What you have to do: Give again, unaltered, the lines of the listing below that run from the line having "(376, 398) = (315, 139): pink fork -> none" through the line having "(492, 284) = (187, 192): pink".

Provided data:
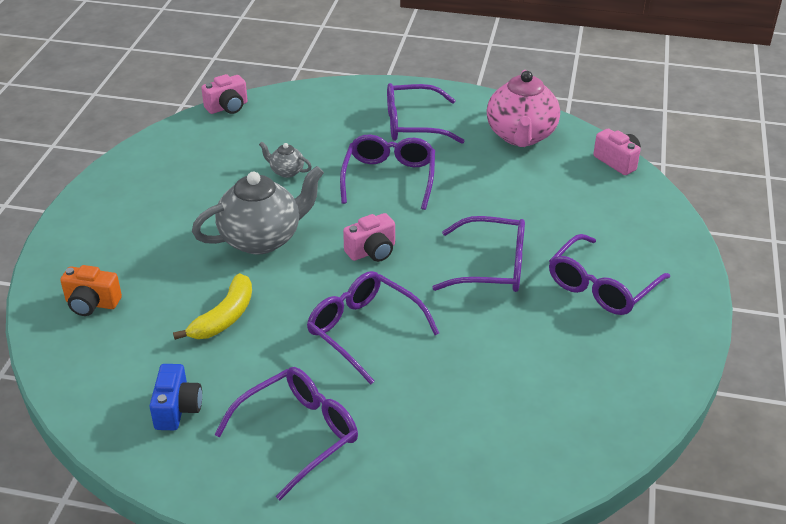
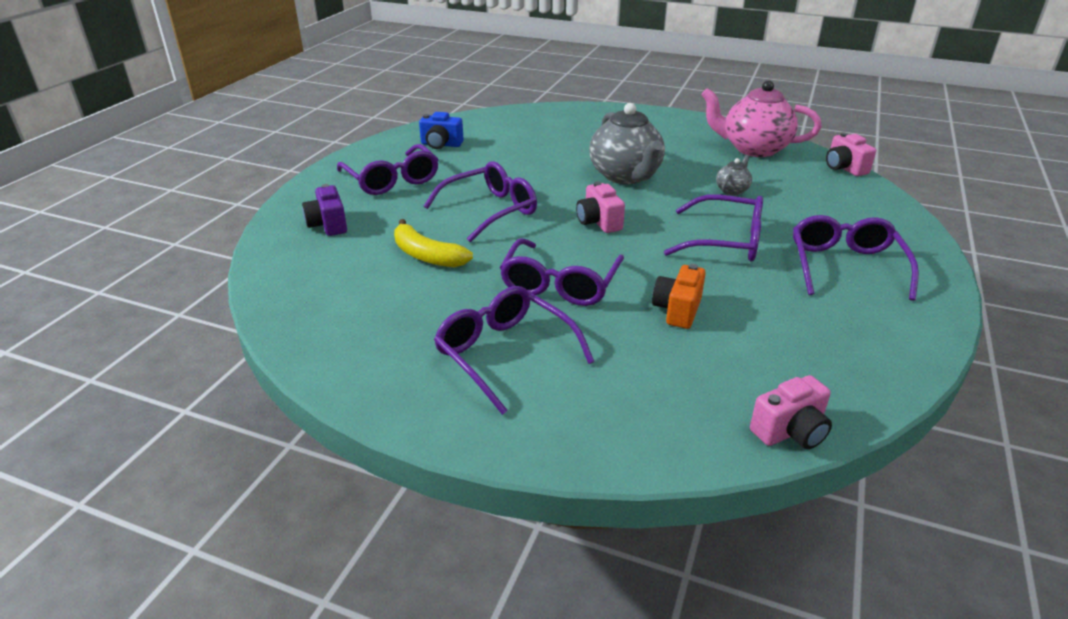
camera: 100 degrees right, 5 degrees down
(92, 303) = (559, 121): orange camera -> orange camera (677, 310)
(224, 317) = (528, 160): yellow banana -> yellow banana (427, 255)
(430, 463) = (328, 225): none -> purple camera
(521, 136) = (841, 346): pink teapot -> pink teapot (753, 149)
==
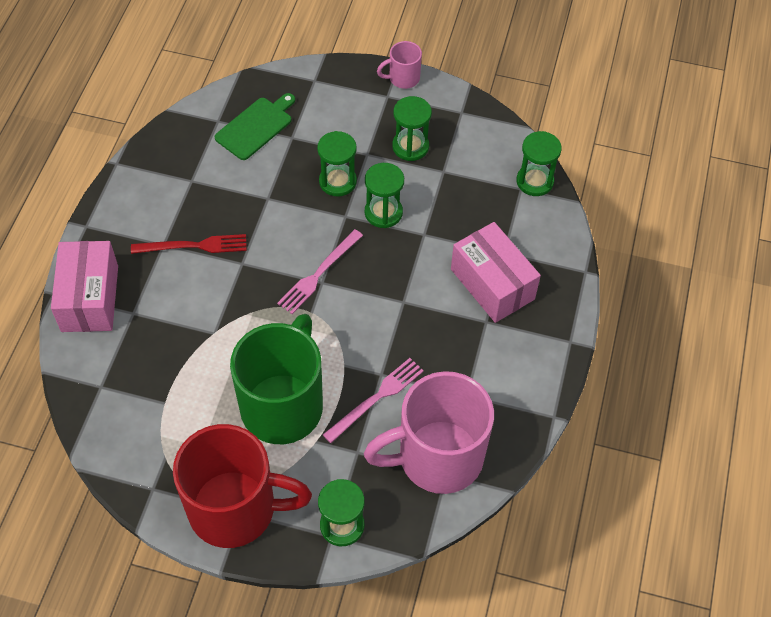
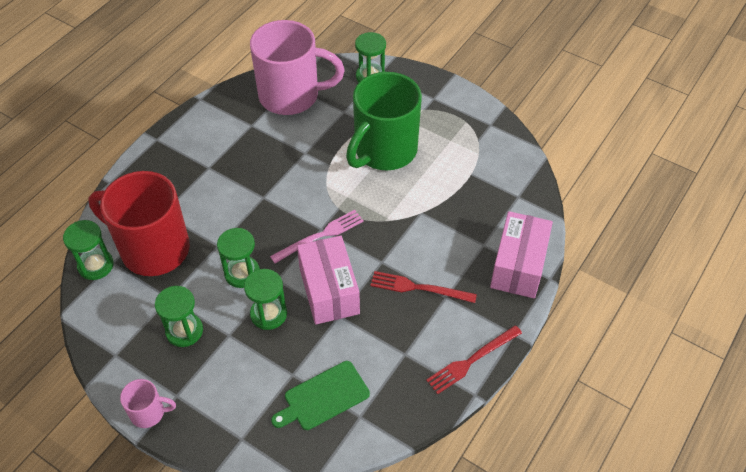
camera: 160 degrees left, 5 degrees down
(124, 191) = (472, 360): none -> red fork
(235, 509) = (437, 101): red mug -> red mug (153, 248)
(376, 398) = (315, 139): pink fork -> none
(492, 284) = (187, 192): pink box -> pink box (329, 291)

Reply:
(376, 398) = (315, 139): pink fork -> none
(492, 284) = (187, 192): pink box -> pink box (329, 291)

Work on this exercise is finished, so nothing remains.